**Task data:**

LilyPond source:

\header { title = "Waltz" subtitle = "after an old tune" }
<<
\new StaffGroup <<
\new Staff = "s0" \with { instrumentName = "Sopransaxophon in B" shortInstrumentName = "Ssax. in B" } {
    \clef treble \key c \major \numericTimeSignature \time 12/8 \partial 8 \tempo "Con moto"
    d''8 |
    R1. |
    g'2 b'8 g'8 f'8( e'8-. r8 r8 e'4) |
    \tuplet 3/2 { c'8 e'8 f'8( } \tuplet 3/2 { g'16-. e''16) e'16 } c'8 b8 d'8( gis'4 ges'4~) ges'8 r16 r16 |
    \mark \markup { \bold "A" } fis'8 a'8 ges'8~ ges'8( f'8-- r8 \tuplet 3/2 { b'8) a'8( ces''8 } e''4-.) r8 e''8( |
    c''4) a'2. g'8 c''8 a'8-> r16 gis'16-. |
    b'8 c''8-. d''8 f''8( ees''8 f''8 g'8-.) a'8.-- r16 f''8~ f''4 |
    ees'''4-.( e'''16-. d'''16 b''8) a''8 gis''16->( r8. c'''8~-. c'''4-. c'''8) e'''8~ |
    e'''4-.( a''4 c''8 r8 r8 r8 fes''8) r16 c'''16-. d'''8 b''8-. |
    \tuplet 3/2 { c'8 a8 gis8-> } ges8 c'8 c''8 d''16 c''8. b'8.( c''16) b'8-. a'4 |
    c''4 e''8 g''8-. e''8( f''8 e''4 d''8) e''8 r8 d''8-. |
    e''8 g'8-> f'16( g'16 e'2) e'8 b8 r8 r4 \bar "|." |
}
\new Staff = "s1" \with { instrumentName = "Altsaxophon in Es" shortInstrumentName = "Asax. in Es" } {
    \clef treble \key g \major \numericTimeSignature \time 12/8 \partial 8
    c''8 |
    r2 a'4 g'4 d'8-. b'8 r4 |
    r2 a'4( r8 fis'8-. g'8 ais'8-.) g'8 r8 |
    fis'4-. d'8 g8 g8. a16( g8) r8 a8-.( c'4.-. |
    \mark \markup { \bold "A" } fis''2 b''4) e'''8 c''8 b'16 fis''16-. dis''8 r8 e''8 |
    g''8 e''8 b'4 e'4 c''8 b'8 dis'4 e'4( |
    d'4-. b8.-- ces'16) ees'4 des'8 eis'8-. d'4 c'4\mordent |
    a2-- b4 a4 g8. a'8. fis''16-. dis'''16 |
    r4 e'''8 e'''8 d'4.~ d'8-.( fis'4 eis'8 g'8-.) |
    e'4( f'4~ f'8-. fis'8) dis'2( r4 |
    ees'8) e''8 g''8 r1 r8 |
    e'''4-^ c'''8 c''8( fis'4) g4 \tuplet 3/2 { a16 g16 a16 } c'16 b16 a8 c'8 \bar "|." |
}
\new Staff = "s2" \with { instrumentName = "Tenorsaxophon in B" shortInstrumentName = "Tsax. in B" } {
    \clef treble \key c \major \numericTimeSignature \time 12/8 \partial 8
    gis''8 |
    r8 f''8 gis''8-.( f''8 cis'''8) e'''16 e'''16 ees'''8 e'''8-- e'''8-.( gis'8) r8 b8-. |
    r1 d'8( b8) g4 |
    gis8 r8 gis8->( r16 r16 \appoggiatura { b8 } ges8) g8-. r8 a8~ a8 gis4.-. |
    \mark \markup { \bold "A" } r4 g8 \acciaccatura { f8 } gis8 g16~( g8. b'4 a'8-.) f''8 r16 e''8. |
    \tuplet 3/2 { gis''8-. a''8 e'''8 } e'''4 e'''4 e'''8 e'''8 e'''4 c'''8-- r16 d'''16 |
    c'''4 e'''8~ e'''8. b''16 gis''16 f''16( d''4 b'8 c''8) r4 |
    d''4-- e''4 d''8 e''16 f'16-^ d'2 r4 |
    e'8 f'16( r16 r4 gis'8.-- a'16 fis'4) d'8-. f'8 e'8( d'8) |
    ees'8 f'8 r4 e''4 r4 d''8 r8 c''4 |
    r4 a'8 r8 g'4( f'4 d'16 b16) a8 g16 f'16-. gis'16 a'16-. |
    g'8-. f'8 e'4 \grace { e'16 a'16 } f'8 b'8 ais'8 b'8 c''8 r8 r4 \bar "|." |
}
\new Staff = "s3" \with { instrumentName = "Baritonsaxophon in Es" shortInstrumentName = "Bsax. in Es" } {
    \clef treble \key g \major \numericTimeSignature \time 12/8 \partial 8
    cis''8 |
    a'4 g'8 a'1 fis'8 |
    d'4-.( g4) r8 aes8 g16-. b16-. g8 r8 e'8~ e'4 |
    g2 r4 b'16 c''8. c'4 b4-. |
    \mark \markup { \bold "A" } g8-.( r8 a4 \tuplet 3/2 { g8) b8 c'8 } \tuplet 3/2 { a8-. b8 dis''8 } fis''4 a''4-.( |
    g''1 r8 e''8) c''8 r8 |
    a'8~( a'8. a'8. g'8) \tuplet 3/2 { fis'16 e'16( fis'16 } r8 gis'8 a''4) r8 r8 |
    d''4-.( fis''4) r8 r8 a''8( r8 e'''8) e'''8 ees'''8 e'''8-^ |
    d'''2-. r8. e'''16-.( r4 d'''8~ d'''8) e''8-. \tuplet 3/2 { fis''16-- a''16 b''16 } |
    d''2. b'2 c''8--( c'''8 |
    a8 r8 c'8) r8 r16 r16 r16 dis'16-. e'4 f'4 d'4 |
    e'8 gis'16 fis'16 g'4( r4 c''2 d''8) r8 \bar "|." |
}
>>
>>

**Instructions for the task:** Please show each line in the records above that contains the string "mark".

**Answer to this problem:**
    \mark \markup { \bold "A" } fis'8 a'8 ges'8~ ges'8( f'8-- r8 \tuplet 3/2 { b'8) a'8( ces''8 } e''4-.) r8 e''8( |
    \mark \markup { \bold "A" } fis''2 b''4) e'''8 c''8 b'16 fis''16-. dis''8 r8 e''8 |
    \mark \markup { \bold "A" } r4 g8 \acciaccatura { f8 } gis8 g16~( g8. b'4 a'8-.) f''8 r16 e''8. |
    \mark \markup { \bold "A" } g8-.( r8 a4 \tuplet 3/2 { g8) b8 c'8 } \tuplet 3/2 { a8-. b8 dis''8 } fis''4 a''4-.( |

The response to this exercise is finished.